RECORDS FOR THE EXERCISE:
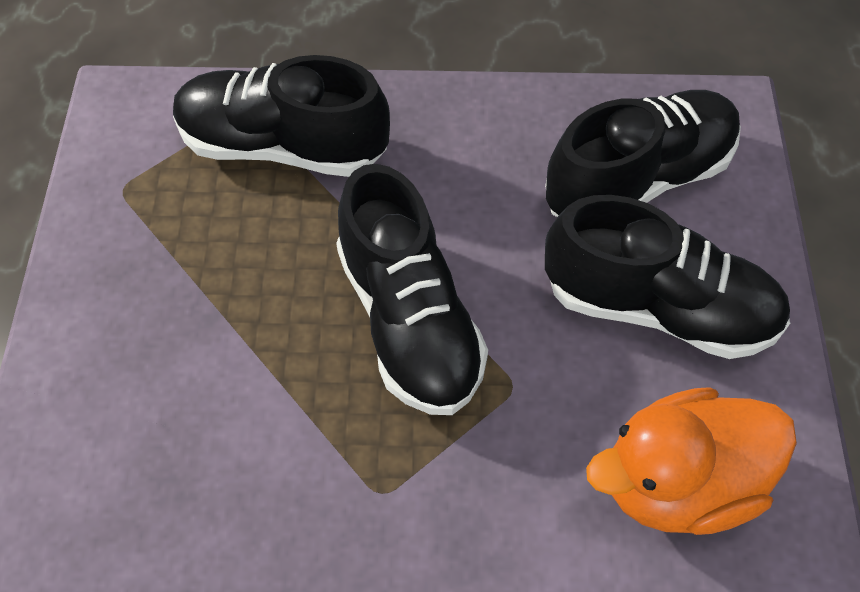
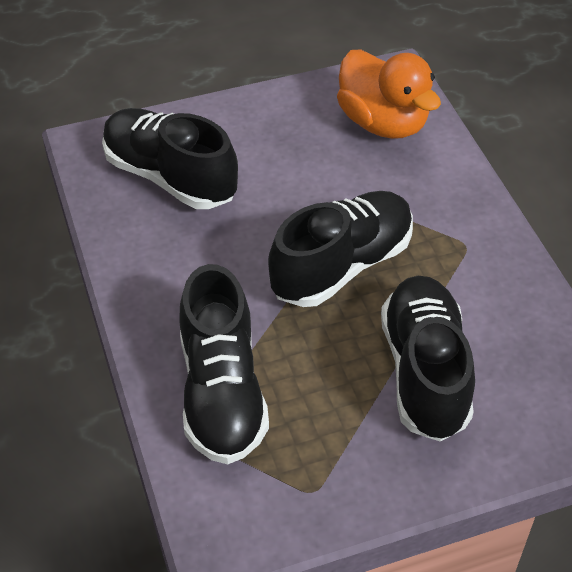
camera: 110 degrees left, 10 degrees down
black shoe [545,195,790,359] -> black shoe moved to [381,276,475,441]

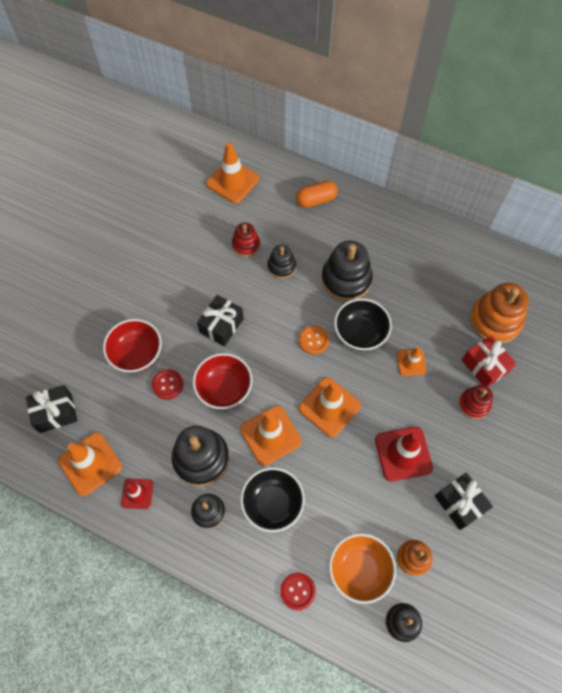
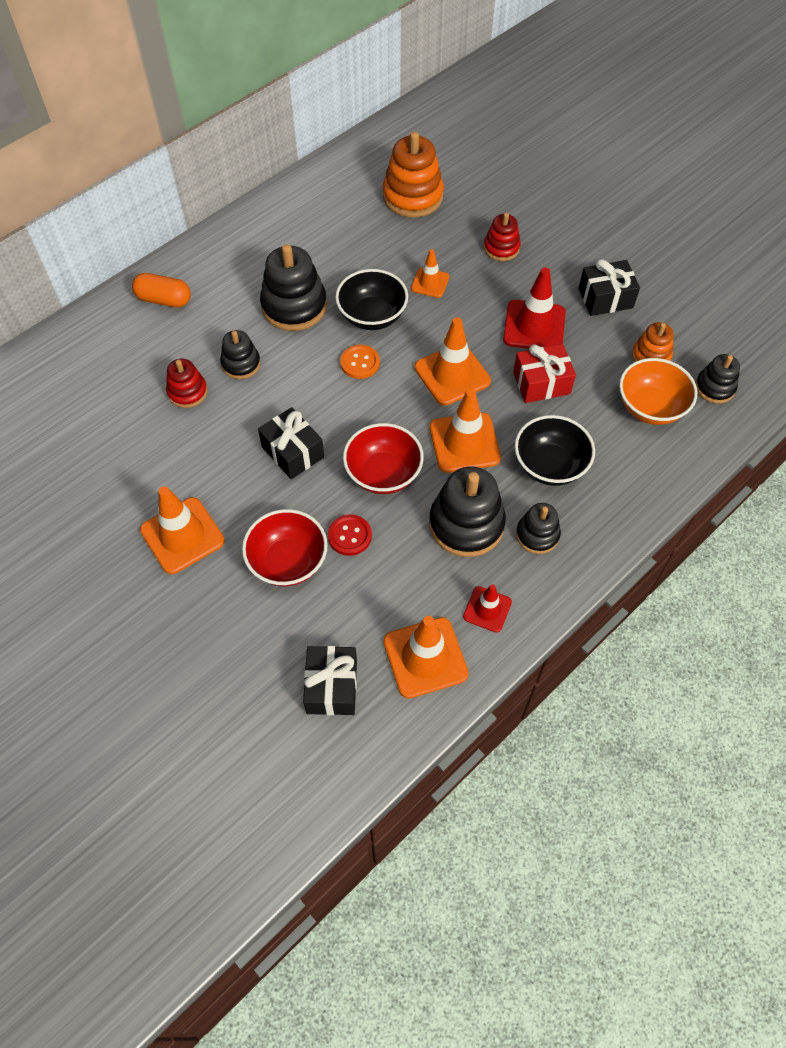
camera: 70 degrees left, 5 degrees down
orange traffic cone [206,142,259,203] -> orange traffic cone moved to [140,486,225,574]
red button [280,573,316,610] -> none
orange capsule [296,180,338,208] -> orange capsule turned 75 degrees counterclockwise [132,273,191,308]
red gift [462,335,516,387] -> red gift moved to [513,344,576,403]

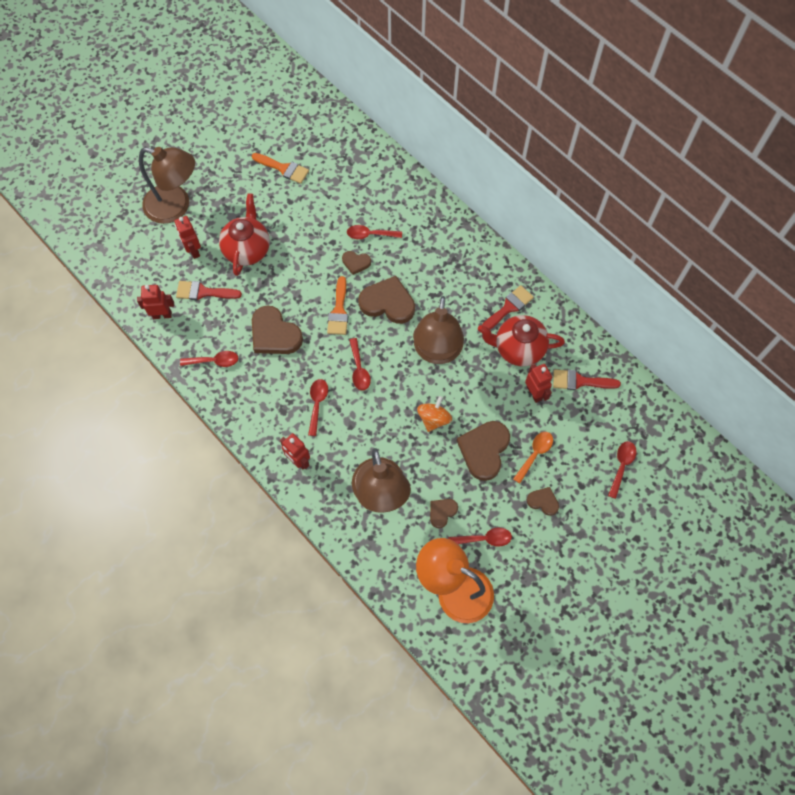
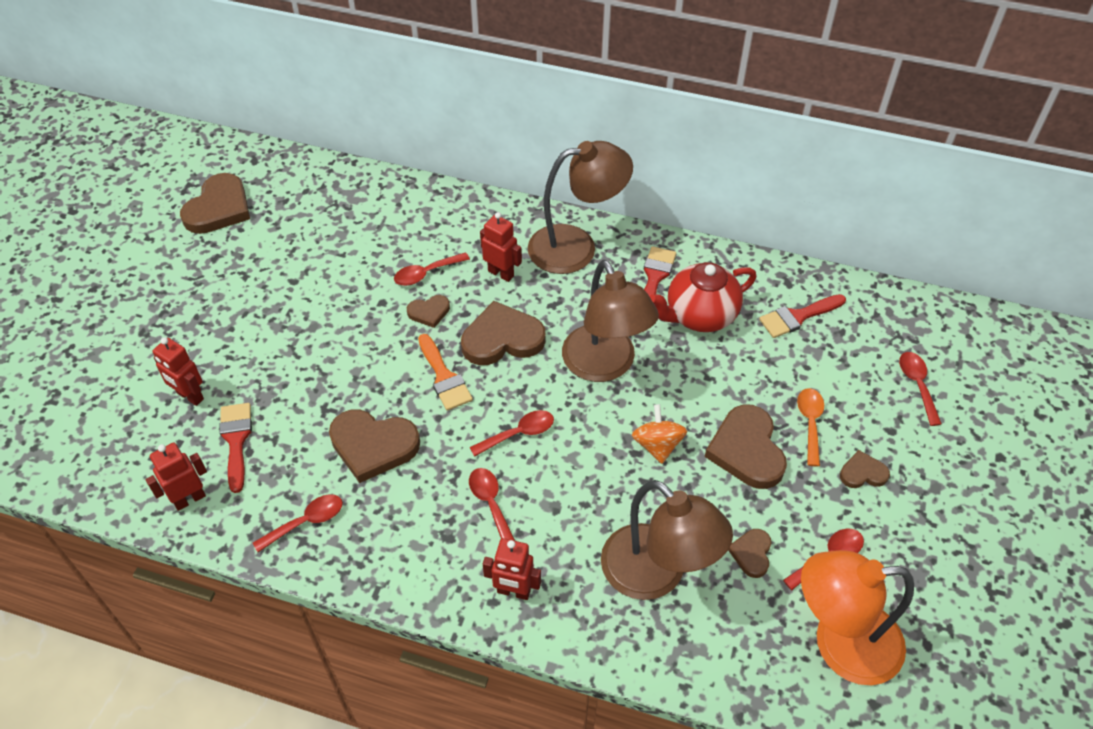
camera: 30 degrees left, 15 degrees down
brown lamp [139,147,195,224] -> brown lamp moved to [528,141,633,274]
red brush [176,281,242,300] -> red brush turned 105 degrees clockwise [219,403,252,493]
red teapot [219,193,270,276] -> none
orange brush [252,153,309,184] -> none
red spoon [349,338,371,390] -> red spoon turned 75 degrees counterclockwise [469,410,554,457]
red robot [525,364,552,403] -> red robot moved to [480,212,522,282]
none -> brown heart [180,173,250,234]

---

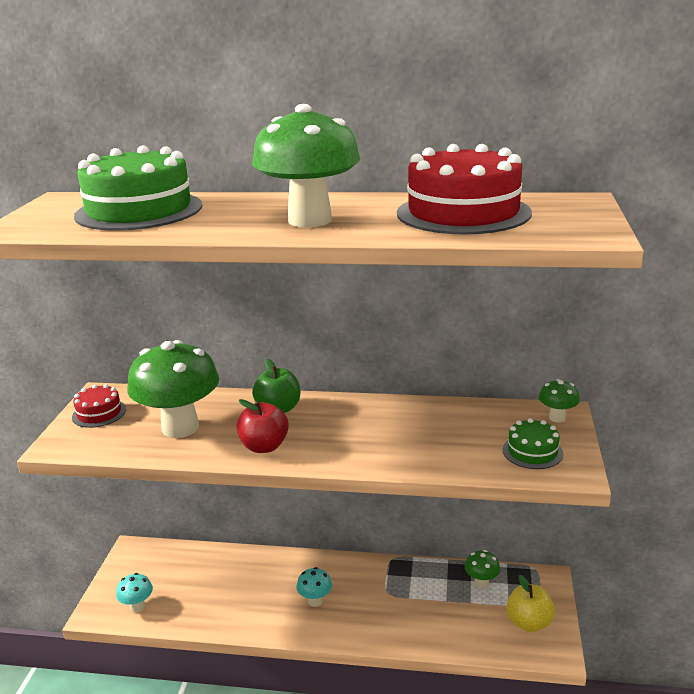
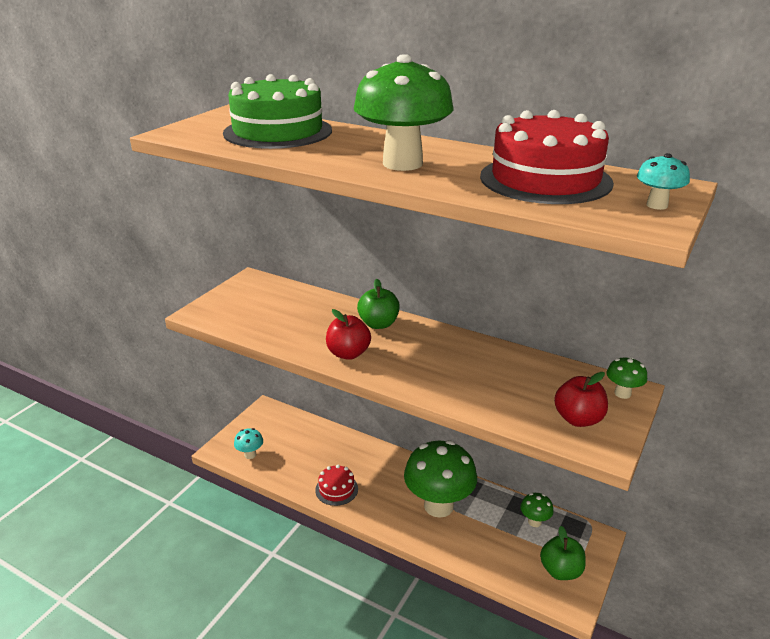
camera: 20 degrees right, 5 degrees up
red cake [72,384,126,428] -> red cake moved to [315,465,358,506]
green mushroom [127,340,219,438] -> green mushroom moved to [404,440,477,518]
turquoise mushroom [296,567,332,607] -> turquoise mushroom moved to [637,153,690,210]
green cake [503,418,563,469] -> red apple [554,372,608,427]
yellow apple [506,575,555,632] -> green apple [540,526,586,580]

EXERCISE DESCRIPTION:
In the records above, everything from the line with "camera: 110 degrees left, 10 degrees down" down to the line with "none -> brown heart [180,173,250,234]" must be duplicated exactly, both lines kept. Leave no pictures in.

EXERCISE OUTPUT:
camera: 110 degrees left, 10 degrees down
black shoe [545,195,790,359] -> black shoe moved to [381,276,475,441]

camera: 70 degrees left, 5 degrees down
orange traffic cone [206,142,259,203] -> orange traffic cone moved to [140,486,225,574]
red button [280,573,316,610] -> none
orange capsule [296,180,338,208] -> orange capsule turned 75 degrees counterclockwise [132,273,191,308]
red gift [462,335,516,387] -> red gift moved to [513,344,576,403]

camera: 30 degrees left, 15 degrees down
brown lamp [139,147,195,224] -> brown lamp moved to [528,141,633,274]
red brush [176,281,242,300] -> red brush turned 105 degrees clockwise [219,403,252,493]
red teapot [219,193,270,276] -> none
orange brush [252,153,309,184] -> none
red spoon [349,338,371,390] -> red spoon turned 75 degrees counterclockwise [469,410,554,457]
red robot [525,364,552,403] -> red robot moved to [480,212,522,282]
none -> brown heart [180,173,250,234]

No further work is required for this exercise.